> _EXERCISE_
Please repeat the lines below exactly. Begin with the line containing "tan round brick I2" and go on through the line containing "pink brick B3 level 1".

#### DATASET EXCERPTS ####

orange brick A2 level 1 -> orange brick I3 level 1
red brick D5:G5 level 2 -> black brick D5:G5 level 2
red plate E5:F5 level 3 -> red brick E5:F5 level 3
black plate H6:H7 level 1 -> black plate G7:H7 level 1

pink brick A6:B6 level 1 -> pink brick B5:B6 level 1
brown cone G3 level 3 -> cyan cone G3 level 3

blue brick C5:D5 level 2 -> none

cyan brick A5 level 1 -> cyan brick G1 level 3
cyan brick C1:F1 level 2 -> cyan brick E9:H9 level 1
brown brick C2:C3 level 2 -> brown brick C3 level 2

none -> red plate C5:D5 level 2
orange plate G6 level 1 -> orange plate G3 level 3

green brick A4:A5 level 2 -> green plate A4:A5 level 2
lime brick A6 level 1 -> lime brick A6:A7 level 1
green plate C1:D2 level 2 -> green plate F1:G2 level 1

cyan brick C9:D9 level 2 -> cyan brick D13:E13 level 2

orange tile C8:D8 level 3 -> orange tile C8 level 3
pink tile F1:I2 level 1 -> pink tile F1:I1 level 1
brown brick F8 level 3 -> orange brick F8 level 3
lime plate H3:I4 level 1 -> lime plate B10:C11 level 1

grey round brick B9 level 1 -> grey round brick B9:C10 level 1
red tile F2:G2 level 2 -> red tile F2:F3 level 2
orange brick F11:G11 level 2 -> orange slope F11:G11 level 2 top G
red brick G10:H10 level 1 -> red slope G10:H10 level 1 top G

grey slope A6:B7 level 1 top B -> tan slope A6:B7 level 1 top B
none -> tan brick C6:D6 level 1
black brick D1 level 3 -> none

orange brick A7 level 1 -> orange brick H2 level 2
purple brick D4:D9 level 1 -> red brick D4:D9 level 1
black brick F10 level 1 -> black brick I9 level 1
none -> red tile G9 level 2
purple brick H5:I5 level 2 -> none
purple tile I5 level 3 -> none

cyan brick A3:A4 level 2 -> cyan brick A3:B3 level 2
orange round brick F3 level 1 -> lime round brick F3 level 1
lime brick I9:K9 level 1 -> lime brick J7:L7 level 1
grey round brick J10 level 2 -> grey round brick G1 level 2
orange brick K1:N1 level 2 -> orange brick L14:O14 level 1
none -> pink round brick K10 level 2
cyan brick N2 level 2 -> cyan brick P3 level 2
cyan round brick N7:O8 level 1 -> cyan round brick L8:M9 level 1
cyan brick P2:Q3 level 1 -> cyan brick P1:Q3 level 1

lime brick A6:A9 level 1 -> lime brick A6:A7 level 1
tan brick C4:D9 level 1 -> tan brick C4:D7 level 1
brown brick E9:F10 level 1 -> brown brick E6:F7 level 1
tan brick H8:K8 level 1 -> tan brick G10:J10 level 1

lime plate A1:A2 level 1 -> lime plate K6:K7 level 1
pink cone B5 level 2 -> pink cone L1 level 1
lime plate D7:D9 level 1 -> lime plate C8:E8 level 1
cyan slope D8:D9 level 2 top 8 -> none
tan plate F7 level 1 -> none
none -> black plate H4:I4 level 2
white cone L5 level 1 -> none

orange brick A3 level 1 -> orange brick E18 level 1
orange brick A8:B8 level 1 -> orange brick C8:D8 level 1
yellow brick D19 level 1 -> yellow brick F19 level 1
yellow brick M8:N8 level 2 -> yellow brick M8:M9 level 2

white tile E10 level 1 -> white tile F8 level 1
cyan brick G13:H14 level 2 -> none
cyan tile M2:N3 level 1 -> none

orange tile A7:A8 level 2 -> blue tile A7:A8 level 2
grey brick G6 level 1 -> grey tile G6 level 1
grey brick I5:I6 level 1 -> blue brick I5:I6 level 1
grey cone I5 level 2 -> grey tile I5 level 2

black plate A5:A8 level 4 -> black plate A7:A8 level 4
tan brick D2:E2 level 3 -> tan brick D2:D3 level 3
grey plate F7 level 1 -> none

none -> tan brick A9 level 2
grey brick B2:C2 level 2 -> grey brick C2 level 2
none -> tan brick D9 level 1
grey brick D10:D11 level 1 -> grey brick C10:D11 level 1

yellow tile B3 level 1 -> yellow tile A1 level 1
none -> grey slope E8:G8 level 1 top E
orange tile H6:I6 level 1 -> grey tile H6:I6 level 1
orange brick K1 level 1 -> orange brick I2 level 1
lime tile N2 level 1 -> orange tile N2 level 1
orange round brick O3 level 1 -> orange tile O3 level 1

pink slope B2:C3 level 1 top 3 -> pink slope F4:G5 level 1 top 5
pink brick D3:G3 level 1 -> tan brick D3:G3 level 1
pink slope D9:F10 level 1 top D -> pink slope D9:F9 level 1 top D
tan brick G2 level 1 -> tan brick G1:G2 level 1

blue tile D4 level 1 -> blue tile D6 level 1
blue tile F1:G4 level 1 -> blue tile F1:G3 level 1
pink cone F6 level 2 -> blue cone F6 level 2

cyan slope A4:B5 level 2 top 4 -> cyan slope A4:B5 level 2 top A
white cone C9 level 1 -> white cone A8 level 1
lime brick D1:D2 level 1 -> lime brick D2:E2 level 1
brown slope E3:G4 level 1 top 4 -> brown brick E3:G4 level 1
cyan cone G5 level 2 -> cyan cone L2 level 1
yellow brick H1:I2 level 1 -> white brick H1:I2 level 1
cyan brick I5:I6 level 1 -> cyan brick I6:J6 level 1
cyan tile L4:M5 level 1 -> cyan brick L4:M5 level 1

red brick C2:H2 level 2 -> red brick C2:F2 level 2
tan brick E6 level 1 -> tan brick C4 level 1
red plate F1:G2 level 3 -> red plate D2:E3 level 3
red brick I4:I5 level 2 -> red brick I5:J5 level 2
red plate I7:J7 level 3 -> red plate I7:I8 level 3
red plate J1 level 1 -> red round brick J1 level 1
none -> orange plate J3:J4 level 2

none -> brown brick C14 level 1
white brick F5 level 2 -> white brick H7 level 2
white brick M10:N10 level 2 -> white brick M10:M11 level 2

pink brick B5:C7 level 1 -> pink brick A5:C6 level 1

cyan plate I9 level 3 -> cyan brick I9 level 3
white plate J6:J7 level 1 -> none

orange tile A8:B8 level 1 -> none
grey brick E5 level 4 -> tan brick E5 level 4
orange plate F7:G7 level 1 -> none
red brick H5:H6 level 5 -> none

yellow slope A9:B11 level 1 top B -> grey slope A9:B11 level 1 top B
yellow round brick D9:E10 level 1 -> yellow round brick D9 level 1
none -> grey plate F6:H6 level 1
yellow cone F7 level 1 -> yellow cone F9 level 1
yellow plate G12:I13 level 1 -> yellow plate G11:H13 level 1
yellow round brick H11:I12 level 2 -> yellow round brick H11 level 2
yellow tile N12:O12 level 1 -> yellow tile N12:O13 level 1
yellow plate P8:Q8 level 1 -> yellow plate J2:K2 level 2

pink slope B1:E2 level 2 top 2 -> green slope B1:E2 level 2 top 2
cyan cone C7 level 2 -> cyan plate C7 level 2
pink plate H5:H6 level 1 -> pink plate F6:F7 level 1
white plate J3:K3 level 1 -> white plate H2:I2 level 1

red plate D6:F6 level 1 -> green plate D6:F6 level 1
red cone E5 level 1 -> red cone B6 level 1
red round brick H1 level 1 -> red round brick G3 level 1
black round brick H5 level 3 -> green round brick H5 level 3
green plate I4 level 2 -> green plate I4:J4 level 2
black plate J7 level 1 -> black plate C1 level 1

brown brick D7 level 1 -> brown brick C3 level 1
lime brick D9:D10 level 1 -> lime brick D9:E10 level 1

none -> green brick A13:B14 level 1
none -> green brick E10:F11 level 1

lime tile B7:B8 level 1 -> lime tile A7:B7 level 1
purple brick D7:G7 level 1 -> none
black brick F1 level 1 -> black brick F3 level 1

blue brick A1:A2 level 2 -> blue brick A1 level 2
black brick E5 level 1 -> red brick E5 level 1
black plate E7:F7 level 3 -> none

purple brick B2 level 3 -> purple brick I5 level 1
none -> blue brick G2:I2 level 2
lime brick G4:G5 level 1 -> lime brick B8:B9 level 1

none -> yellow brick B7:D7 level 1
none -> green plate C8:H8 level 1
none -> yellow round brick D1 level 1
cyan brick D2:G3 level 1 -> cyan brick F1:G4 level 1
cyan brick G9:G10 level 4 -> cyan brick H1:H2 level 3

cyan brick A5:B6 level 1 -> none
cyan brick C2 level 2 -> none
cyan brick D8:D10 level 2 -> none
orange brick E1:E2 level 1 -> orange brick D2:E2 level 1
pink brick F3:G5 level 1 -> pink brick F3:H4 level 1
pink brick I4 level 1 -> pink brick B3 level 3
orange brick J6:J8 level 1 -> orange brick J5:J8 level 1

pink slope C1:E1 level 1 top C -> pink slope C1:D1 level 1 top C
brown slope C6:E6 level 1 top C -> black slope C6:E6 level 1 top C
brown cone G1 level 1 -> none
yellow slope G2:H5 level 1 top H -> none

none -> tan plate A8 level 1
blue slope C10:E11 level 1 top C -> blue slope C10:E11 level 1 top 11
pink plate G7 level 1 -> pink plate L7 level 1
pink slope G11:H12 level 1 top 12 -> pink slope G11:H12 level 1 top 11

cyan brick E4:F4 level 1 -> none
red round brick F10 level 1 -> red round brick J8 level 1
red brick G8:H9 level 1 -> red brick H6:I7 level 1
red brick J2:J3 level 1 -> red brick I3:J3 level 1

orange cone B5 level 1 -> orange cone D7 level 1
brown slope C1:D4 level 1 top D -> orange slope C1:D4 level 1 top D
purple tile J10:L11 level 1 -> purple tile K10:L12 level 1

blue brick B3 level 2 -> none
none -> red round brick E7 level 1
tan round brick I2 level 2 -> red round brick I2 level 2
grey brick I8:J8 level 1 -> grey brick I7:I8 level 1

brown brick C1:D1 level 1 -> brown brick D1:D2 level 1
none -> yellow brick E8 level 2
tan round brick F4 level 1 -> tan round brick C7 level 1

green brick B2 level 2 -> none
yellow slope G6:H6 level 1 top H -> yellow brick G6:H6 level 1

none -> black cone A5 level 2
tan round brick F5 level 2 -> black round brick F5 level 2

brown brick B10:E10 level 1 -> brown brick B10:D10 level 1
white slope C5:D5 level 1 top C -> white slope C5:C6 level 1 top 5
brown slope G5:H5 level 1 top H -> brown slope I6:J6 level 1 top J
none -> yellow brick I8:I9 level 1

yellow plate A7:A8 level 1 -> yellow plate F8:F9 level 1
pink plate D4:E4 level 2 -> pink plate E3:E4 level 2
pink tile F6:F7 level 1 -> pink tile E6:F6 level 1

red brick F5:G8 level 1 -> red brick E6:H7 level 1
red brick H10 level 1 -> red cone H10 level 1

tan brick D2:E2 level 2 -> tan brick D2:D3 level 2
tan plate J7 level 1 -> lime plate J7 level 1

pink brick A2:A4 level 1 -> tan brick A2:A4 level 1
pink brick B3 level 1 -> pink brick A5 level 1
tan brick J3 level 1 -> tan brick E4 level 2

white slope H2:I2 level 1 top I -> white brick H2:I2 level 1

####

> _SOLUTION FOR THIS PROBLEM_
tan round brick I2 level 2 -> red round brick I2 level 2
grey brick I8:J8 level 1 -> grey brick I7:I8 level 1

brown brick C1:D1 level 1 -> brown brick D1:D2 level 1
none -> yellow brick E8 level 2
tan round brick F4 level 1 -> tan round brick C7 level 1

green brick B2 level 2 -> none
yellow slope G6:H6 level 1 top H -> yellow brick G6:H6 level 1

none -> black cone A5 level 2
tan round brick F5 level 2 -> black round brick F5 level 2

brown brick B10:E10 level 1 -> brown brick B10:D10 level 1
white slope C5:D5 level 1 top C -> white slope C5:C6 level 1 top 5
brown slope G5:H5 level 1 top H -> brown slope I6:J6 level 1 top J
none -> yellow brick I8:I9 level 1

yellow plate A7:A8 level 1 -> yellow plate F8:F9 level 1
pink plate D4:E4 level 2 -> pink plate E3:E4 level 2
pink tile F6:F7 level 1 -> pink tile E6:F6 level 1

red brick F5:G8 level 1 -> red brick E6:H7 level 1
red brick H10 level 1 -> red cone H10 level 1

tan brick D2:E2 level 2 -> tan brick D2:D3 level 2
tan plate J7 level 1 -> lime plate J7 level 1

pink brick A2:A4 level 1 -> tan brick A2:A4 level 1
pink brick B3 level 1 -> pink brick A5 level 1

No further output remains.